Data -
- - -
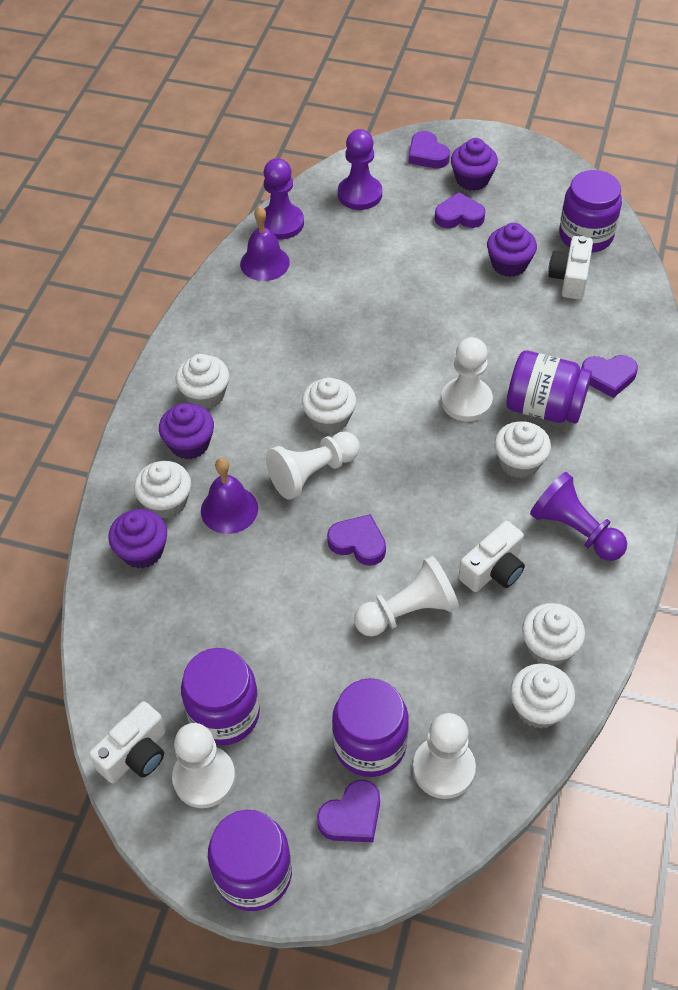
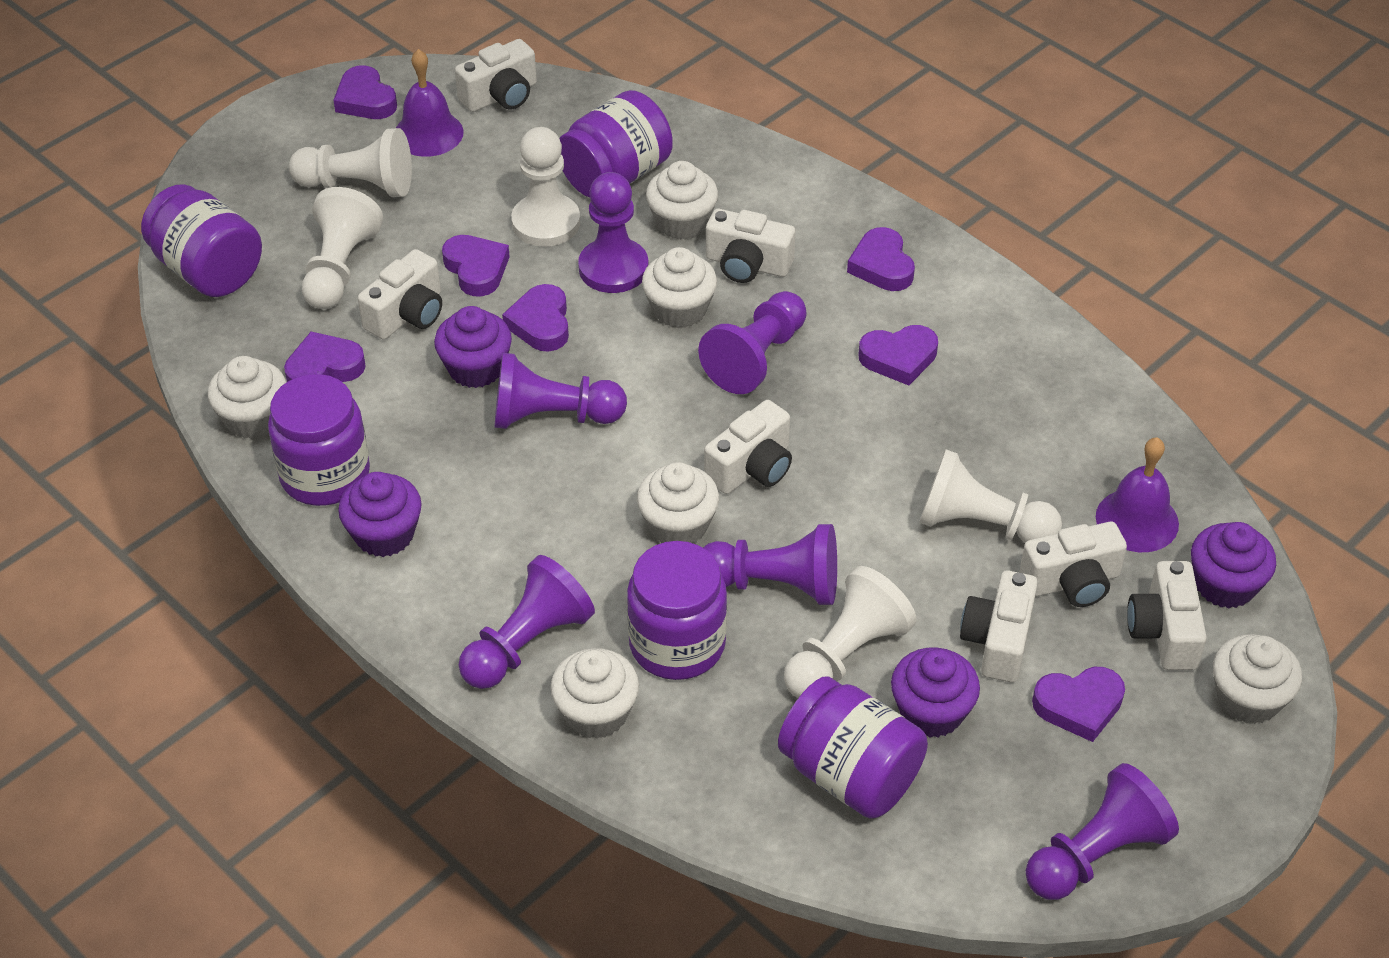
purple heart: 5 -> 7
purple pawn: 3 -> 6
white camera: 3 -> 7

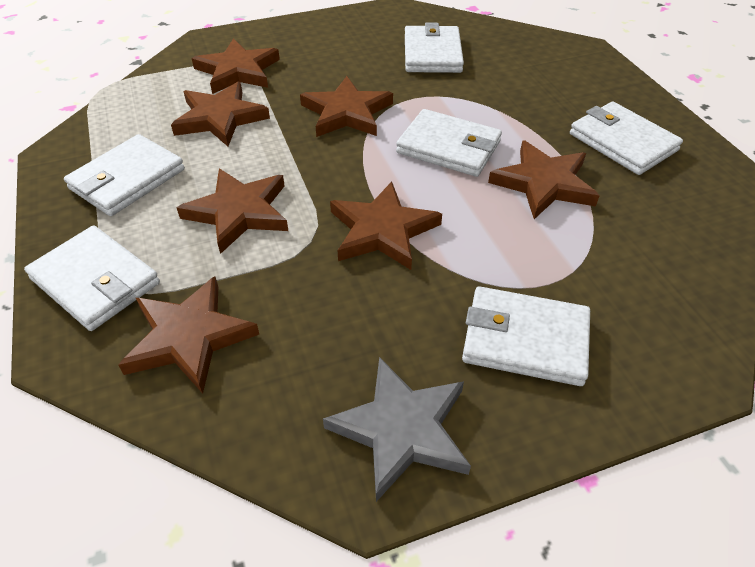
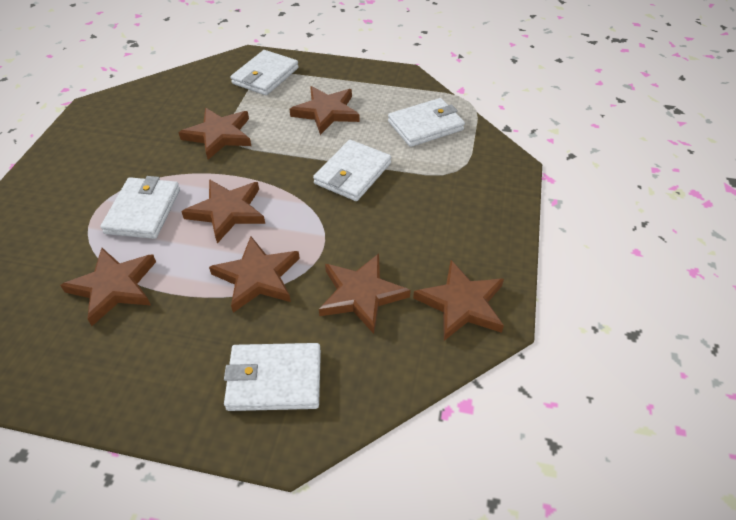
grey star: 1 -> 0
white wallet: 6 -> 5

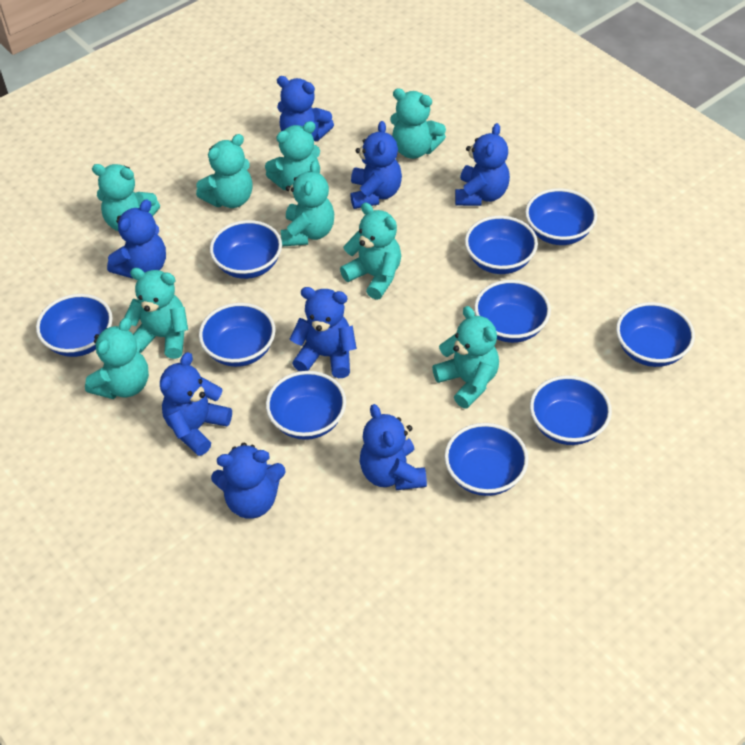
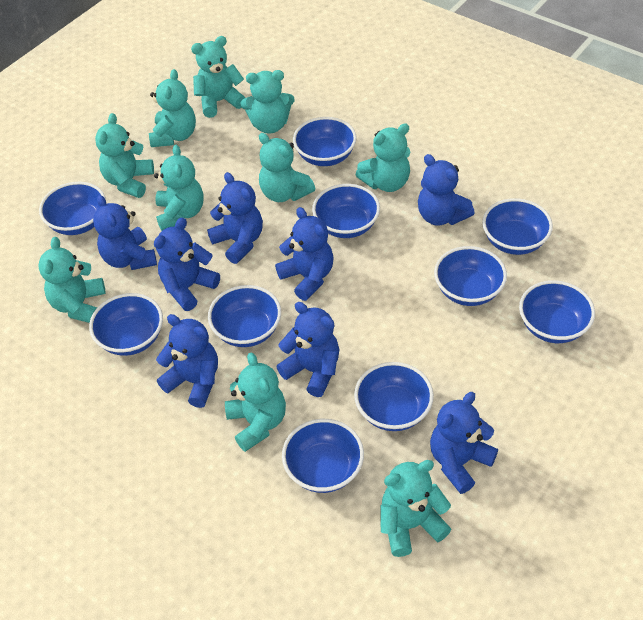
turquoise teddy bear: 9 -> 10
- - -
What is needed -
For this exercise, write the listing out again exactly, excluding all images.

Answer to this exercise -
purple heart: 5 -> 7
purple pawn: 3 -> 6
white camera: 3 -> 7

grey star: 1 -> 0
white wallet: 6 -> 5

turquoise teddy bear: 9 -> 10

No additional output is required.